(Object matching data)
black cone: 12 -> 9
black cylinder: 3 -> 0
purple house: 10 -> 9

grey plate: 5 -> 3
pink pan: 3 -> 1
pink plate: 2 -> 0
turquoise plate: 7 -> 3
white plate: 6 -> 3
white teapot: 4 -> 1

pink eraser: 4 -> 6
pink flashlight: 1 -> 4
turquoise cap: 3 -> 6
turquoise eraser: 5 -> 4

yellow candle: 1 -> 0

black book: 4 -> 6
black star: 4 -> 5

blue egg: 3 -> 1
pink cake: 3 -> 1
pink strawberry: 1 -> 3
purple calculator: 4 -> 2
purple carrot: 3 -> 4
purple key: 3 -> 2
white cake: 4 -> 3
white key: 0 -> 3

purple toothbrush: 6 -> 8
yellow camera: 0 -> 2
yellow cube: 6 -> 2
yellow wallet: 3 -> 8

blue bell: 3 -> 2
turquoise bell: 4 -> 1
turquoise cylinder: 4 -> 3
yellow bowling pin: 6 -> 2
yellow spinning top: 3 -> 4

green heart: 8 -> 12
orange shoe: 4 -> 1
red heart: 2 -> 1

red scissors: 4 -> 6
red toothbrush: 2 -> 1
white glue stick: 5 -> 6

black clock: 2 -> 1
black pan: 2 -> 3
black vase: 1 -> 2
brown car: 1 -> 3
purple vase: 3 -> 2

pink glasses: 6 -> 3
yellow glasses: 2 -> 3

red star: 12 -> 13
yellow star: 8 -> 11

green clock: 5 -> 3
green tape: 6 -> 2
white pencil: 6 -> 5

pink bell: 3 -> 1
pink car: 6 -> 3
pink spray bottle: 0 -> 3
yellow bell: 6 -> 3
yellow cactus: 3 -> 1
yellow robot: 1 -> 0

[YOUR OBJECTIVE] Having read the entries above, restate them all word for word.

[FINISHED EXERCISE]
black cone: 12 -> 9
black cylinder: 3 -> 0
purple house: 10 -> 9

grey plate: 5 -> 3
pink pan: 3 -> 1
pink plate: 2 -> 0
turquoise plate: 7 -> 3
white plate: 6 -> 3
white teapot: 4 -> 1

pink eraser: 4 -> 6
pink flashlight: 1 -> 4
turquoise cap: 3 -> 6
turquoise eraser: 5 -> 4

yellow candle: 1 -> 0

black book: 4 -> 6
black star: 4 -> 5

blue egg: 3 -> 1
pink cake: 3 -> 1
pink strawberry: 1 -> 3
purple calculator: 4 -> 2
purple carrot: 3 -> 4
purple key: 3 -> 2
white cake: 4 -> 3
white key: 0 -> 3

purple toothbrush: 6 -> 8
yellow camera: 0 -> 2
yellow cube: 6 -> 2
yellow wallet: 3 -> 8

blue bell: 3 -> 2
turquoise bell: 4 -> 1
turquoise cylinder: 4 -> 3
yellow bowling pin: 6 -> 2
yellow spinning top: 3 -> 4

green heart: 8 -> 12
orange shoe: 4 -> 1
red heart: 2 -> 1

red scissors: 4 -> 6
red toothbrush: 2 -> 1
white glue stick: 5 -> 6

black clock: 2 -> 1
black pan: 2 -> 3
black vase: 1 -> 2
brown car: 1 -> 3
purple vase: 3 -> 2

pink glasses: 6 -> 3
yellow glasses: 2 -> 3

red star: 12 -> 13
yellow star: 8 -> 11

green clock: 5 -> 3
green tape: 6 -> 2
white pencil: 6 -> 5

pink bell: 3 -> 1
pink car: 6 -> 3
pink spray bottle: 0 -> 3
yellow bell: 6 -> 3
yellow cactus: 3 -> 1
yellow robot: 1 -> 0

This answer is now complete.